- Task to carry out
Repeat exactly, and only, the lines from the line containing "Give me SVG" through the last line of the records below, including both.

Outline labeling records:
>>>>

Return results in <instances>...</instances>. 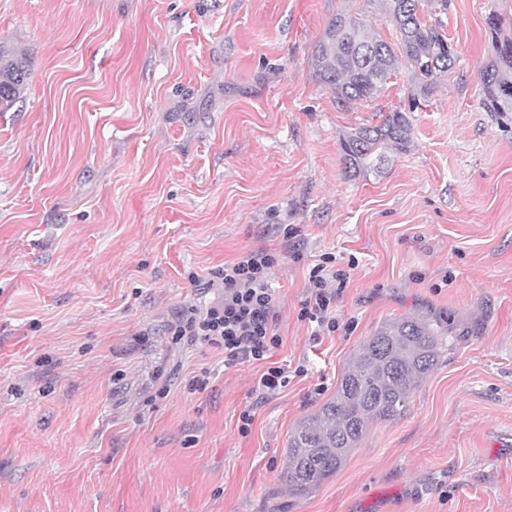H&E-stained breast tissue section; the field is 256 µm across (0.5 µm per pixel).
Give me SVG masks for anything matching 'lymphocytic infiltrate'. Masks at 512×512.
I'll return each instance as SVG.
<instances>
[{
	"label": "lymphocytic infiltrate",
	"mask_w": 512,
	"mask_h": 512,
	"mask_svg": "<svg viewBox=\"0 0 512 512\" xmlns=\"http://www.w3.org/2000/svg\"><path fill=\"white\" fill-rule=\"evenodd\" d=\"M278 263L276 254L254 250L238 261L212 269L209 278L196 280L197 288H220L224 297L206 306L184 305L168 327L172 342L219 348L228 369L269 359L280 343L271 283V273ZM347 279L346 271H329L323 262L310 269L309 294L300 305L298 317L310 325L312 339L338 330L334 309L338 289L346 285Z\"/></svg>",
	"instance_id": "obj_1"
}]
</instances>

<<<<

- Task result
Give me SVG masks for anything matching 'lymphocytic infiltrate'. Masks at 512×512.
I'll return each instance as SVG.
<instances>
[{
	"label": "lymphocytic infiltrate",
	"mask_w": 512,
	"mask_h": 512,
	"mask_svg": "<svg viewBox=\"0 0 512 512\" xmlns=\"http://www.w3.org/2000/svg\"><path fill=\"white\" fill-rule=\"evenodd\" d=\"M278 263L276 254L254 250L238 261L212 269L209 278L196 280L197 288H220L224 297L206 306L184 305L168 327L172 342L219 348L228 369L269 359L280 343L271 283V273ZM347 279L346 271H329L323 262L310 269L309 294L300 305L298 317L310 325L312 339L338 330L334 309L338 289L346 285Z\"/></svg>",
	"instance_id": "obj_1"
}]
</instances>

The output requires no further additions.